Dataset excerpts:
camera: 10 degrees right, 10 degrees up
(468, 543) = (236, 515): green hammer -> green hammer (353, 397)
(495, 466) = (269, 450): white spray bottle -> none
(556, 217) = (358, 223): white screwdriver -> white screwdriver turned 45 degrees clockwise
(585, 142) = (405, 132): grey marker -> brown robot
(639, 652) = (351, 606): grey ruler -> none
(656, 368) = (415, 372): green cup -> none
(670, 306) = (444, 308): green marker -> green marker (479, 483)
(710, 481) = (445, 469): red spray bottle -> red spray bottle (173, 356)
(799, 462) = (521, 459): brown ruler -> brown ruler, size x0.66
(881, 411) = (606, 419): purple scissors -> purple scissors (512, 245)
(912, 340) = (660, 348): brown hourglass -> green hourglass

* * *

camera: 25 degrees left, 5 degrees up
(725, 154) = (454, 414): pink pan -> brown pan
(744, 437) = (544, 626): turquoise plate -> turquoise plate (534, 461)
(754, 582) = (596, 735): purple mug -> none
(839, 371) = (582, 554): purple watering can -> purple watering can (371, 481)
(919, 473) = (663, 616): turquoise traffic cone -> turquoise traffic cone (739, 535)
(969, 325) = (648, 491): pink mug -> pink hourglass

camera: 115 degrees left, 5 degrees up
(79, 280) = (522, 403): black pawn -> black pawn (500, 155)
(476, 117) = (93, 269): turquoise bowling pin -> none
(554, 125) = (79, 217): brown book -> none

...

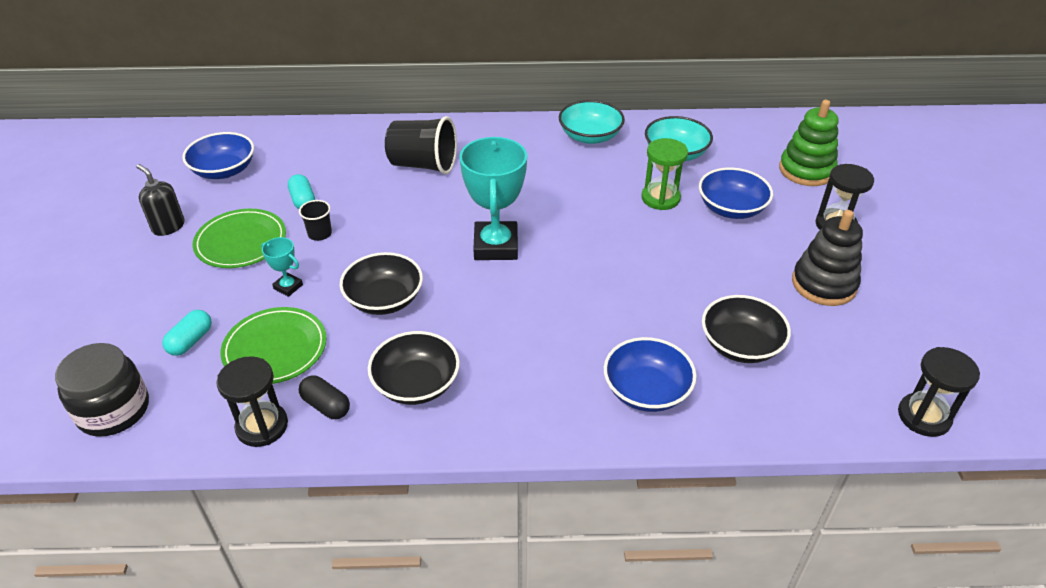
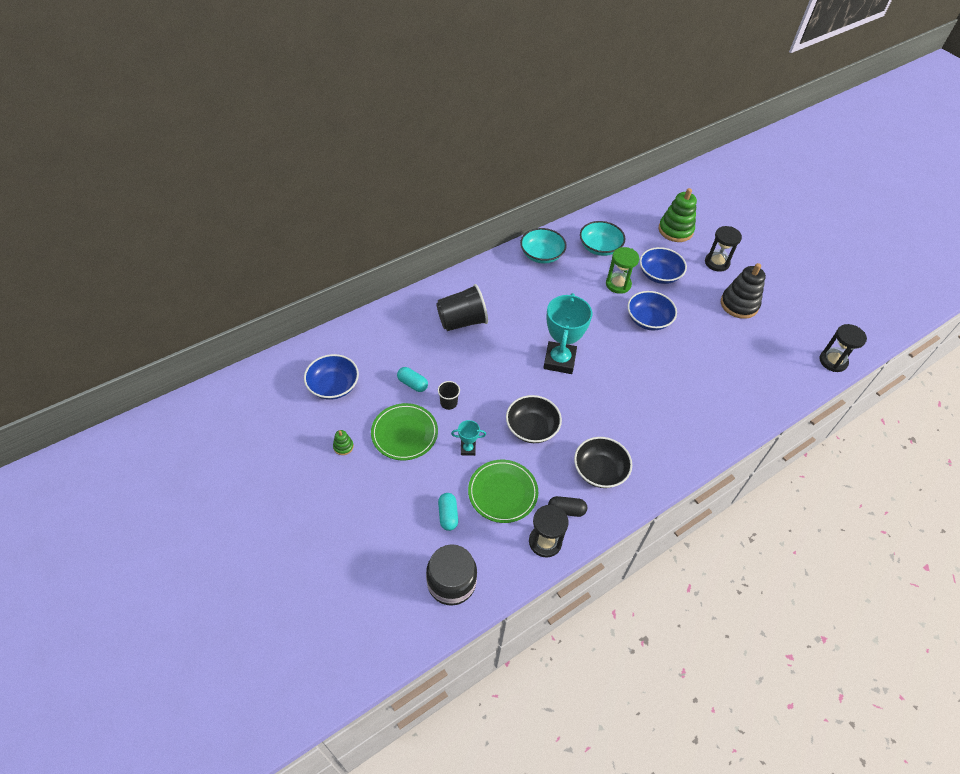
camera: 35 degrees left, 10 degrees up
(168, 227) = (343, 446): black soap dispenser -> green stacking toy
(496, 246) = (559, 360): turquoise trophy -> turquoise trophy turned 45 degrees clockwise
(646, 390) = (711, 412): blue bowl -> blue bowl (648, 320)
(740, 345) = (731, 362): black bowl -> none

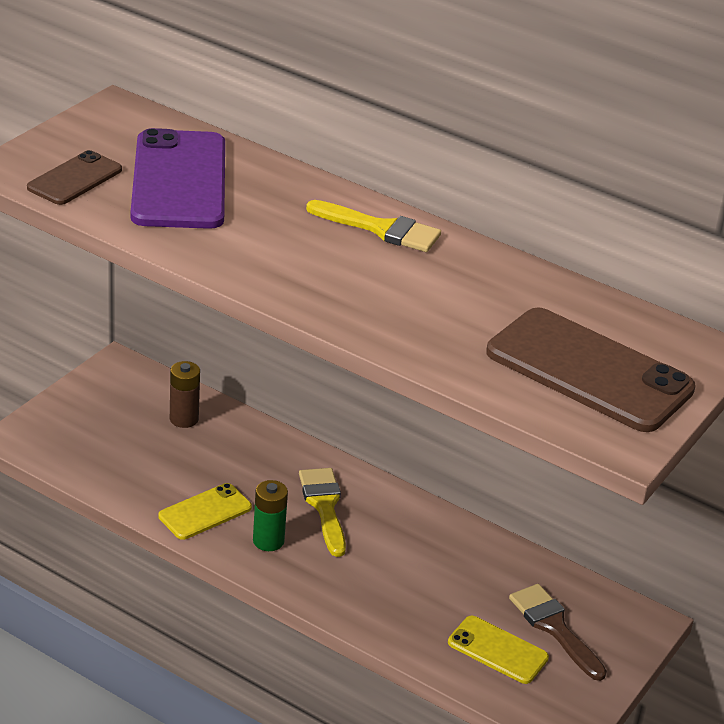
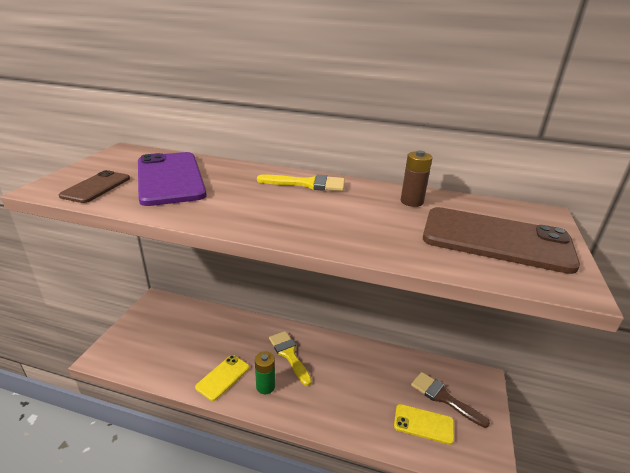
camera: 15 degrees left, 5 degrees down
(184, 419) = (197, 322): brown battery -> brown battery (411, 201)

## Task instructions
Copy every line of the data that holds the string "black".

## Solution to this exercise
(79, 280) = (522, 403): black pawn -> black pawn (500, 155)
(168, 227) = (343, 446): black soap dispenser -> green stacking toy
(740, 345) = (731, 362): black bowl -> none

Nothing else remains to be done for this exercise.